**PROMPT:**
For this exercise, return exactly the lines of the material below that begin at the one with "C2: 100nF (+3V3, GND) -> 47nF (+3V3, GND)" and stop after the one with "IC4 pin VCC: +3V3 -> GND".

**EXCERPTED RECORDS:**
# # #

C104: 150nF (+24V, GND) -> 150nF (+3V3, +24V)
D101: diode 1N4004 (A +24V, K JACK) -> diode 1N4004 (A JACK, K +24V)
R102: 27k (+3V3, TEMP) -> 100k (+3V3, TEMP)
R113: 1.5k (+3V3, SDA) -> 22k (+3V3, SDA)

# # #

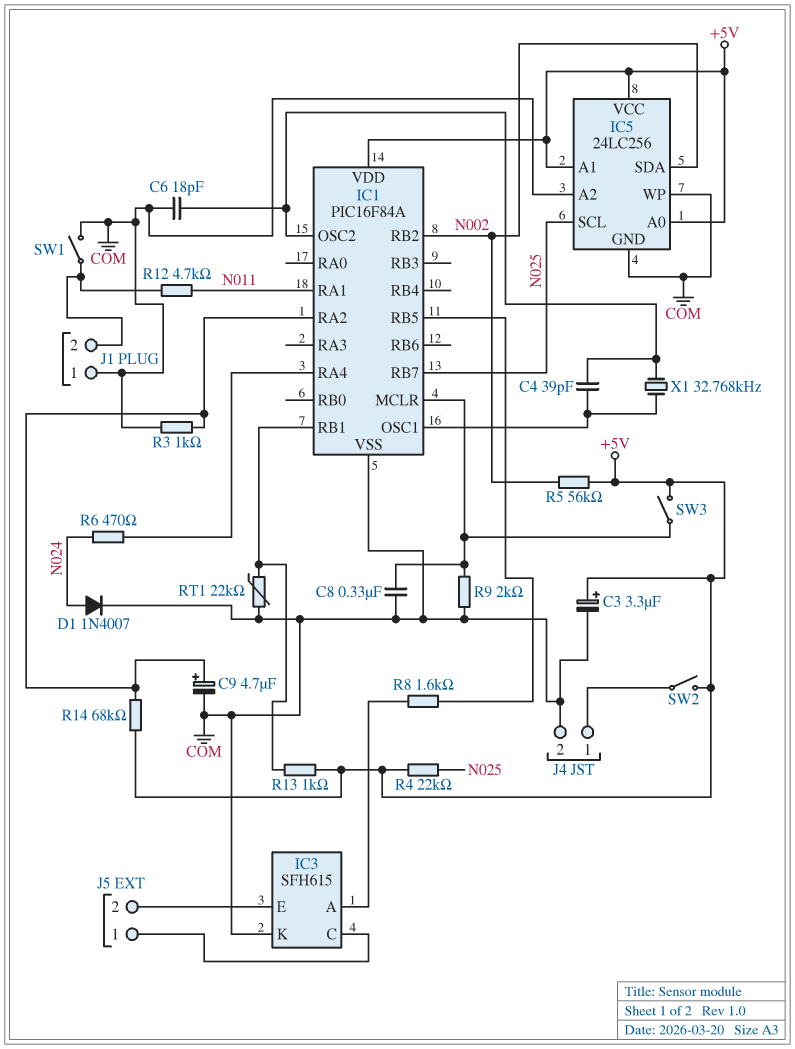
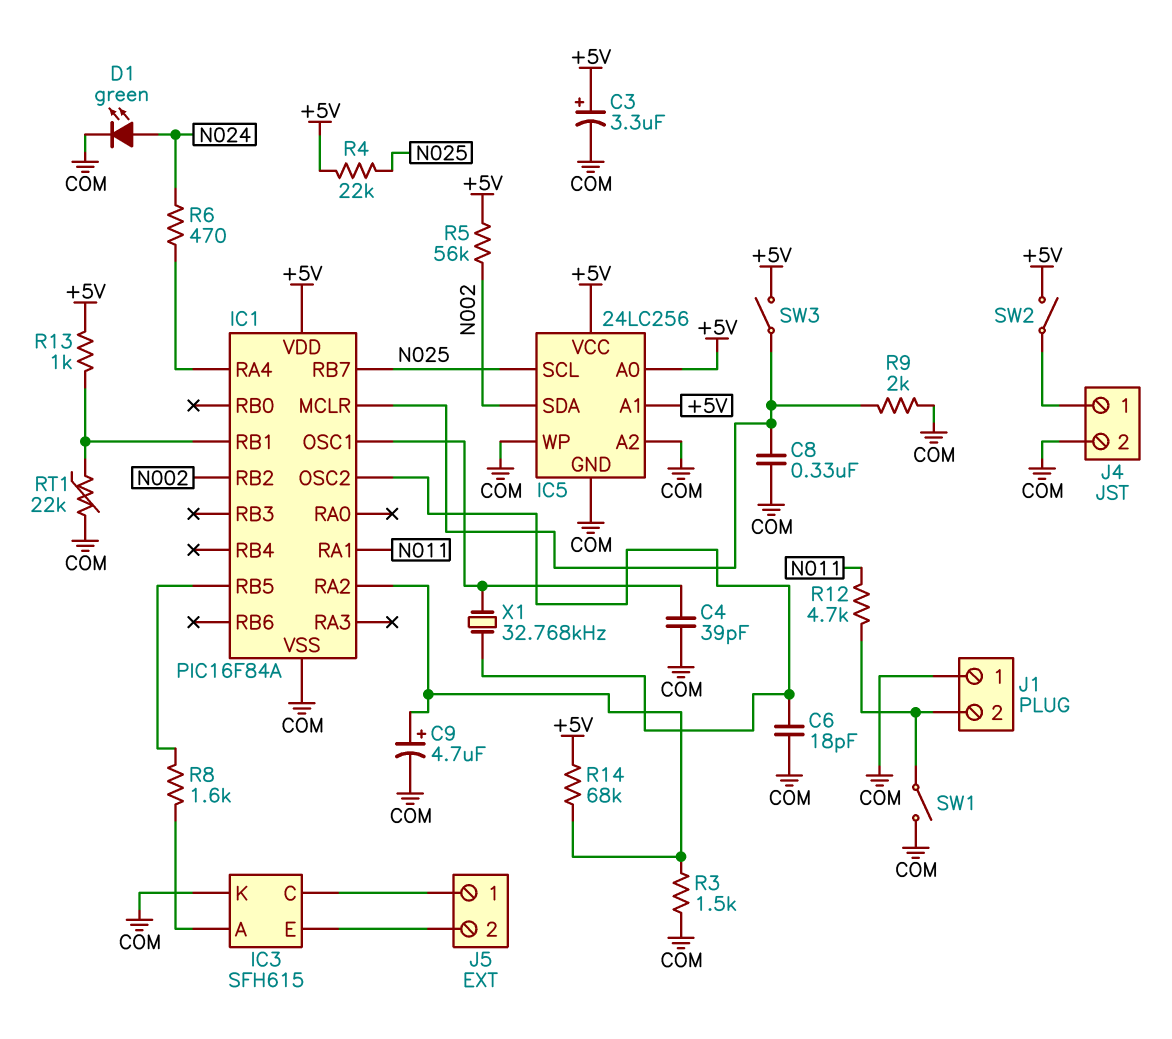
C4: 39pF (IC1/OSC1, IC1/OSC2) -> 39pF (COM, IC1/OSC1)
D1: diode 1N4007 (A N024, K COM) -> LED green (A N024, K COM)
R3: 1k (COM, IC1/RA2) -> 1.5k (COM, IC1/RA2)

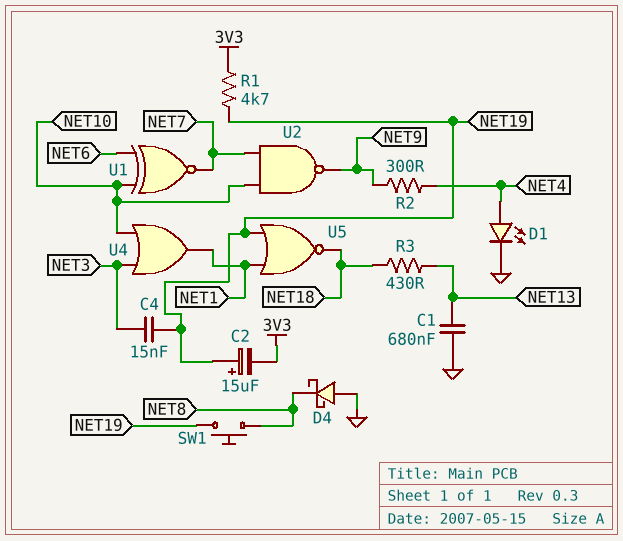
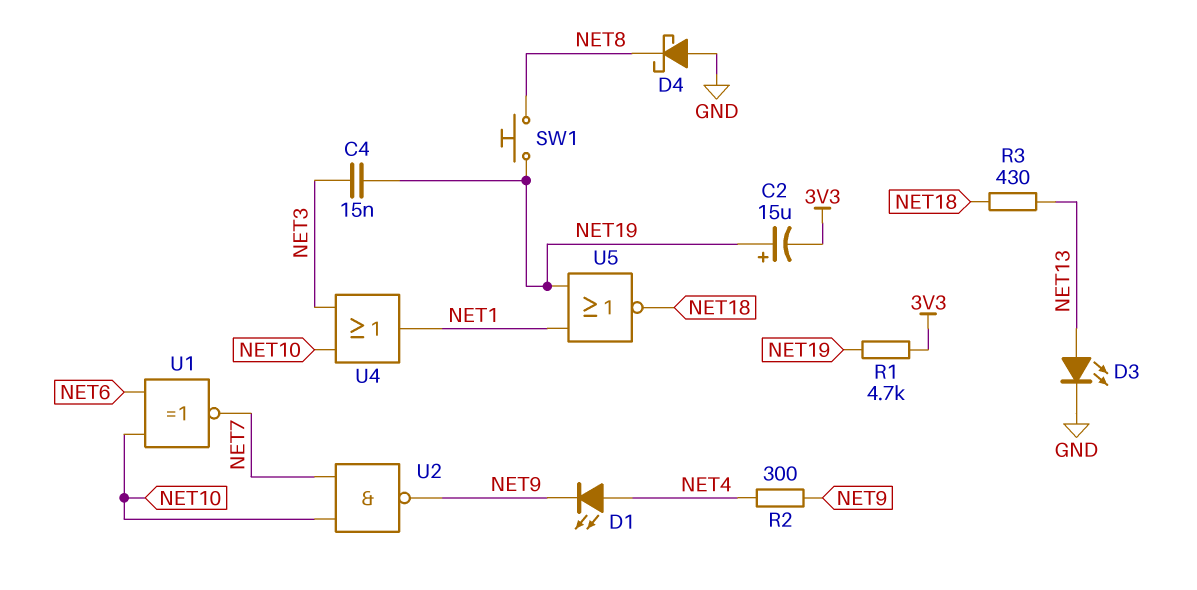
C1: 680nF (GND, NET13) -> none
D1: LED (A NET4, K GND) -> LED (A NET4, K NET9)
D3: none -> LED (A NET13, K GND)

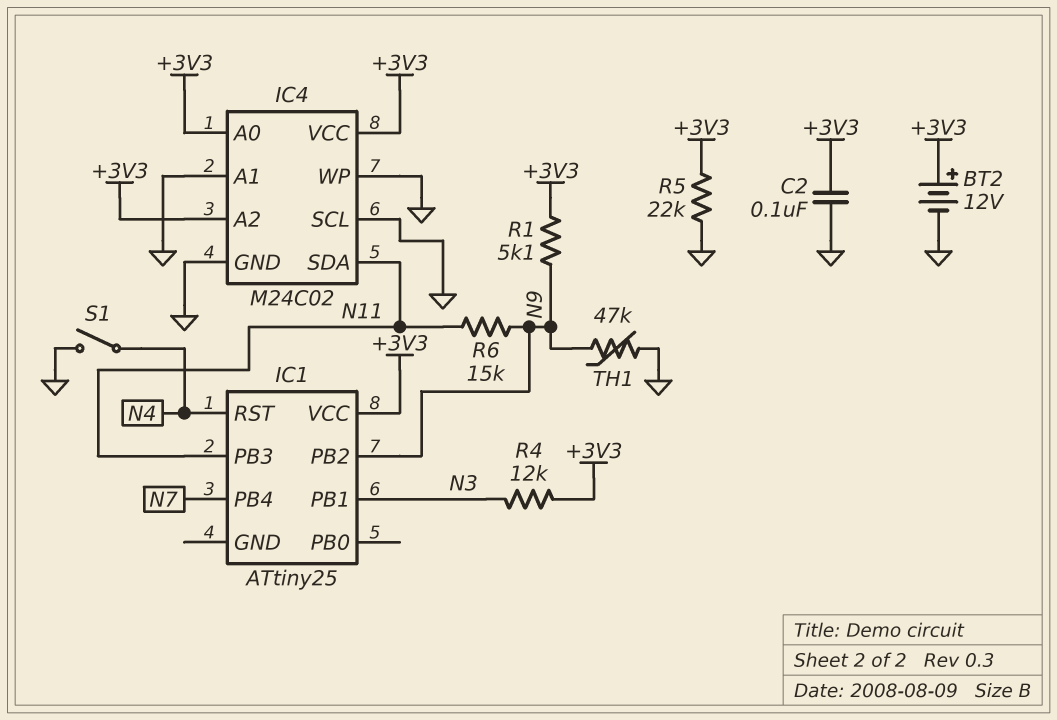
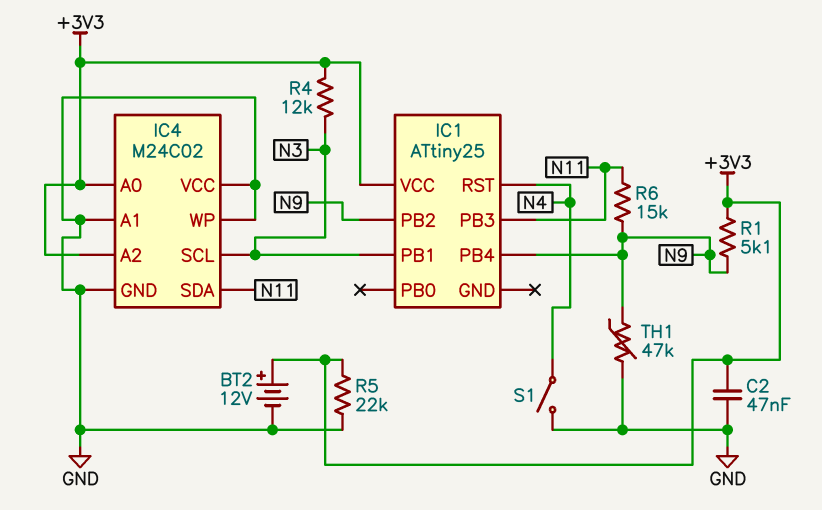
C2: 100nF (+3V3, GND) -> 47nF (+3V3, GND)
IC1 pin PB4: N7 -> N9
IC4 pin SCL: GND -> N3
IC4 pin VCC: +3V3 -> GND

# # #

**SOLUTION:**
C2: 100nF (+3V3, GND) -> 47nF (+3V3, GND)
IC1 pin PB4: N7 -> N9
IC4 pin SCL: GND -> N3
IC4 pin VCC: +3V3 -> GND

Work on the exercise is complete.